[STATED PROBLEM]: Convert the material below into a Markdown table with the columns Row and Change, numbering each line and skipping any blank ones. Leave the pictures out of your answer.

:: EXTRACTED MATERIAL

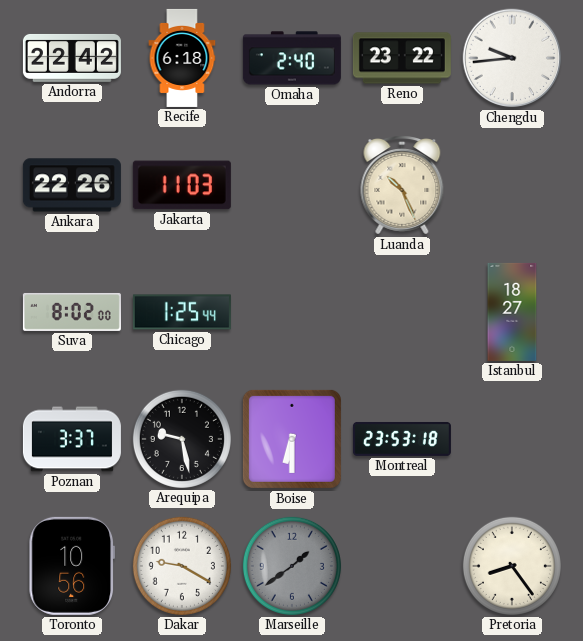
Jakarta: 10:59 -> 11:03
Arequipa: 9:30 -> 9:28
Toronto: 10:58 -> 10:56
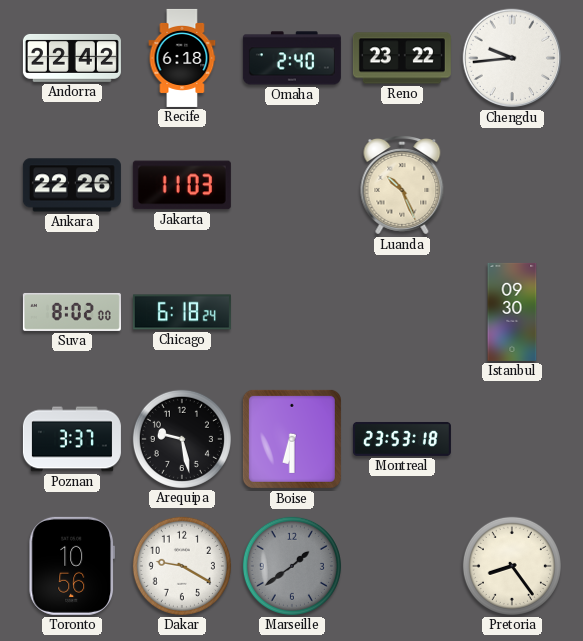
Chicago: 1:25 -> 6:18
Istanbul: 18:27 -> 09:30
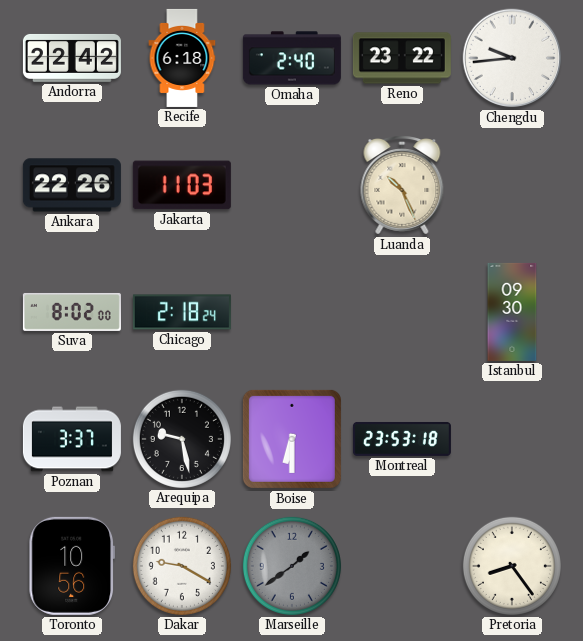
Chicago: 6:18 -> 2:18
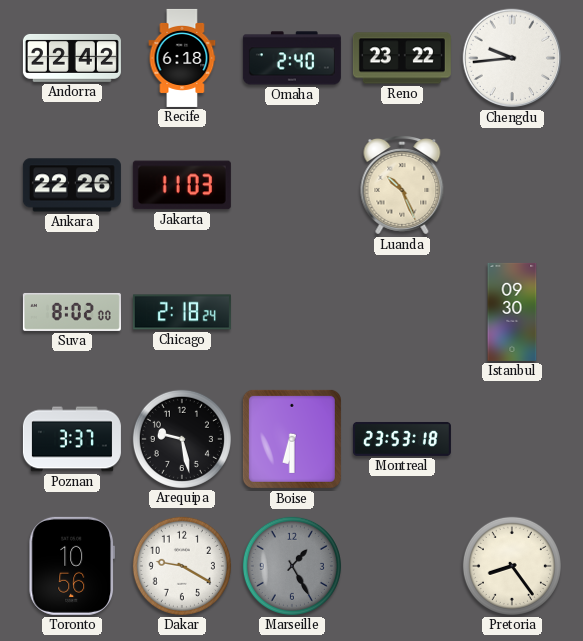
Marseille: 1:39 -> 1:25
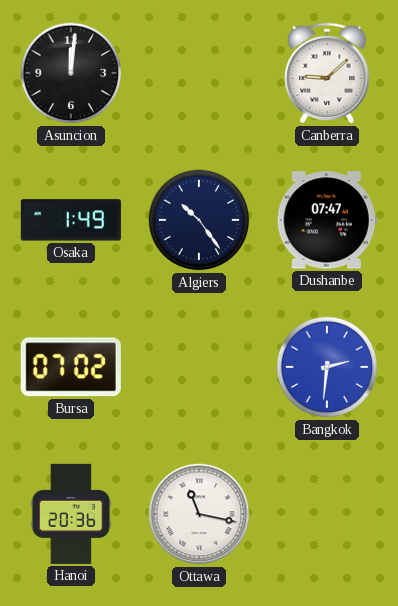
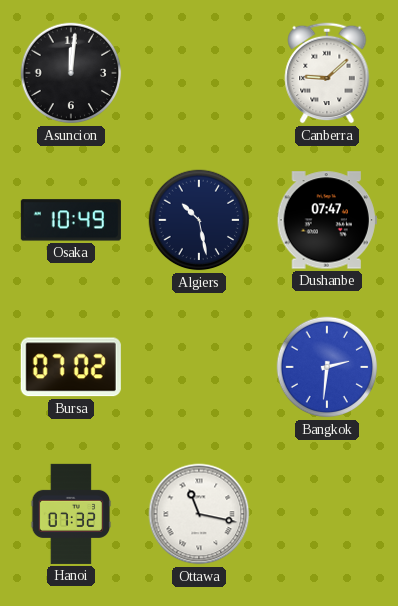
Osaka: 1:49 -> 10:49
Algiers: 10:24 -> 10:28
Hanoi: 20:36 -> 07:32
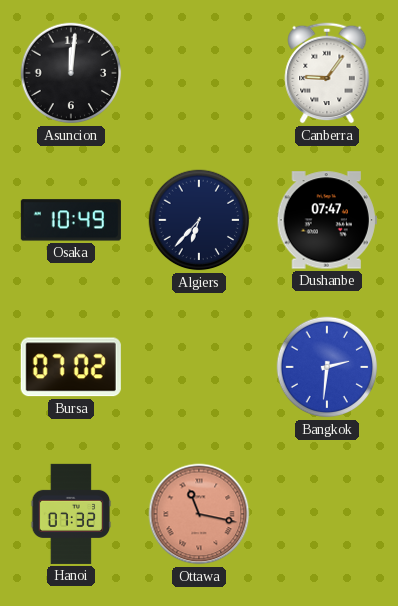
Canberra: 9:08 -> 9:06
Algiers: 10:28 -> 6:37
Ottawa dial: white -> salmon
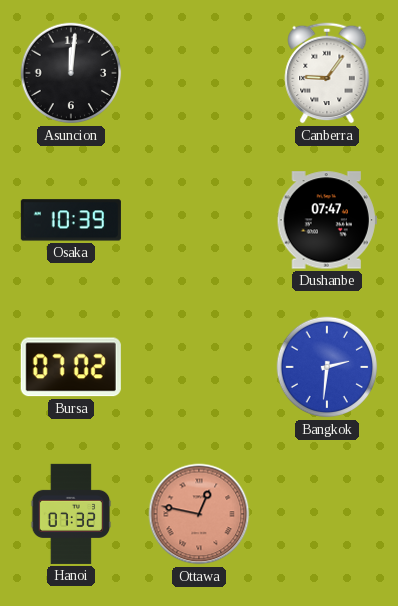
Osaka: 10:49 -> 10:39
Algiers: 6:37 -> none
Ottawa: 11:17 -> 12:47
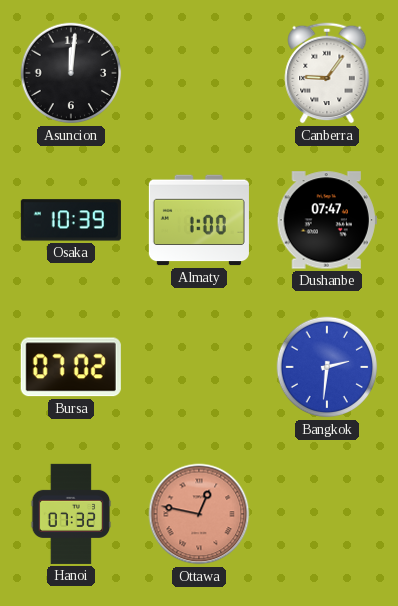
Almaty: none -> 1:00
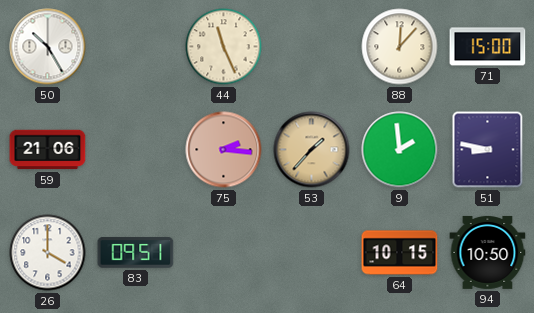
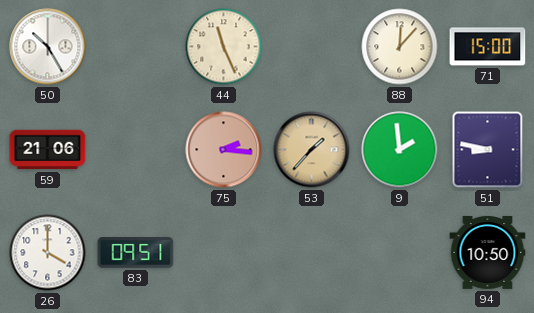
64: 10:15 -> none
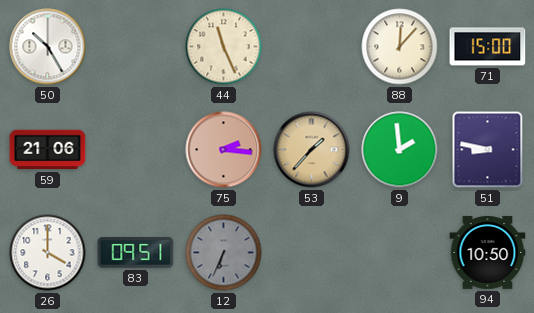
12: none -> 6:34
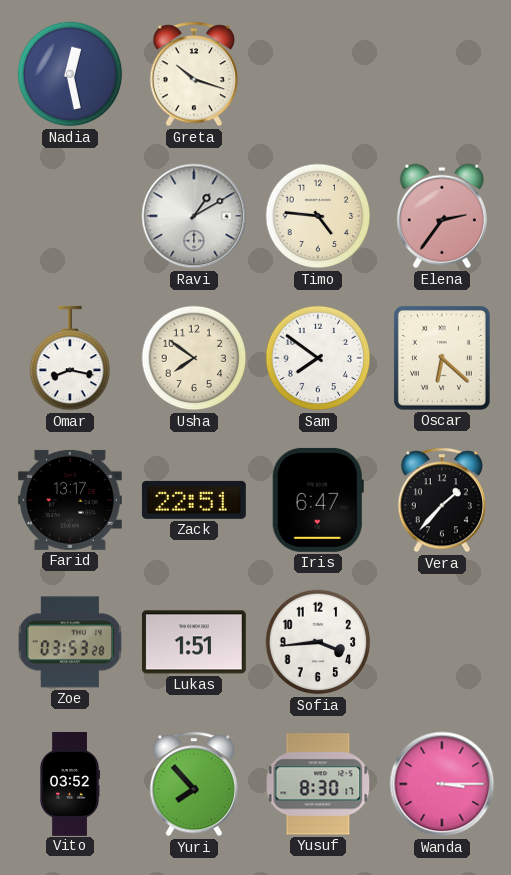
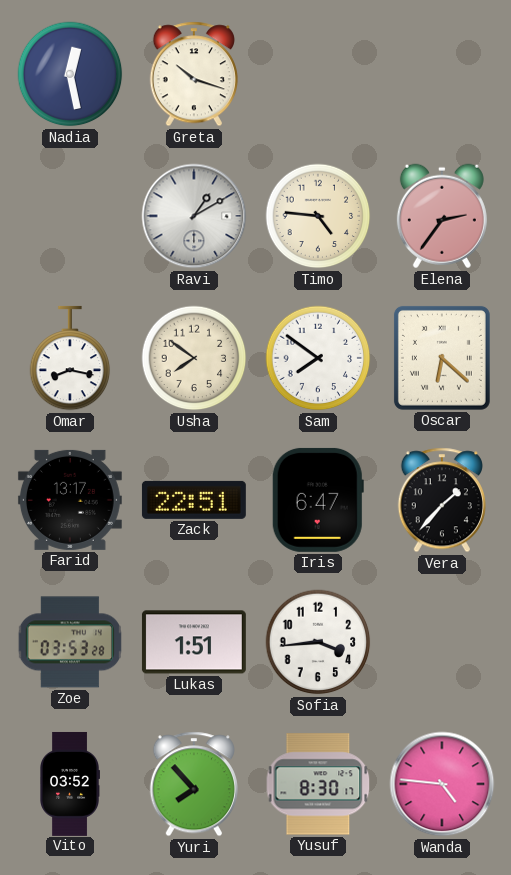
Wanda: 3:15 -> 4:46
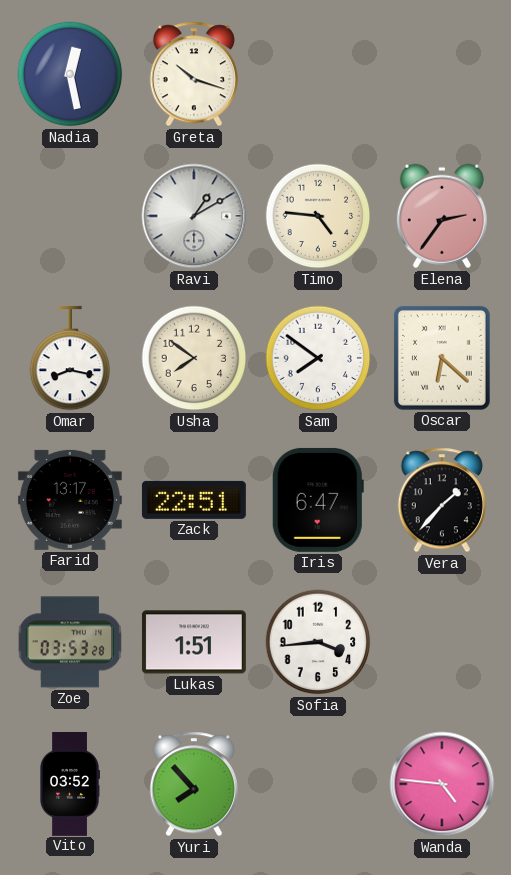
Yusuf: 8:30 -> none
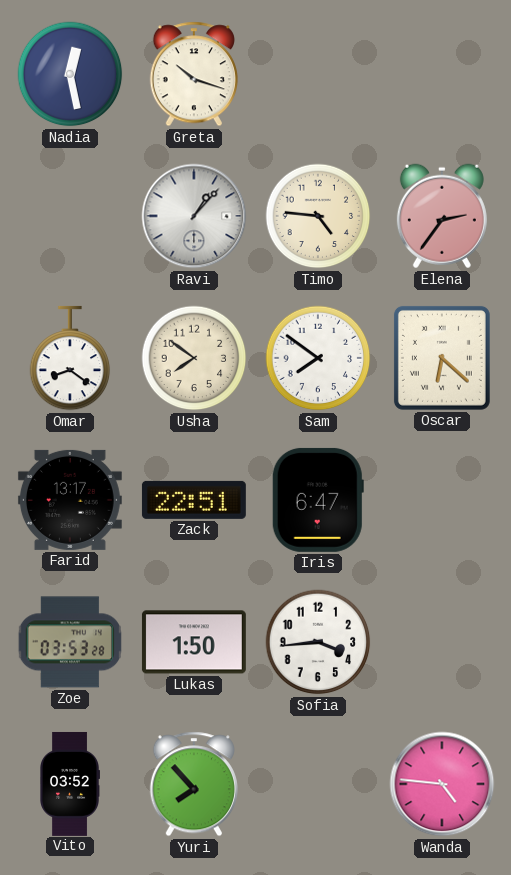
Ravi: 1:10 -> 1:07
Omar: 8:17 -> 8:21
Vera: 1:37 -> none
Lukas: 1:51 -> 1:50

::::

[RESPONSE TO THIS TASK]:
| Row | Change |
|---|---|
| 1 | Jakarta: 10:59 -> 11:03 |
| 2 | Arequipa: 9:30 -> 9:28 |
| 3 | Toronto: 10:58 -> 10:56 |
| 4 | Chicago: 1:25 -> 6:18 |
| 5 | Istanbul: 18:27 -> 09:30 |
| 6 | Chicago: 6:18 -> 2:18 |
| 7 | Marseille: 1:39 -> 1:25 |
| 8 | Osaka: 1:49 -> 10:49 |
| 9 | Algiers: 10:24 -> 10:28 |
| 10 | Hanoi: 20:36 -> 07:32 |
| 11 | Canberra: 9:08 -> 9:06 |
| 12 | Algiers: 10:28 -> 6:37 |
| 13 | Ottawa dial: white -> salmon |
| 14 | Osaka: 10:49 -> 10:39 |
| 15 | Algiers: 6:37 -> none |
| 16 | Ottawa: 11:17 -> 12:47 |
| 17 | Almaty: none -> 1:00 |
| 18 | 64: 10:15 -> none |
| 19 | 12: none -> 6:34 |
| 20 | Wanda: 3:15 -> 4:46 |
| 21 | Yusuf: 8:30 -> none |
| 22 | Ravi: 1:10 -> 1:07 |
| 23 | Omar: 8:17 -> 8:21 |
| 24 | Vera: 1:37 -> none |
| 25 | Lukas: 1:51 -> 1:50 |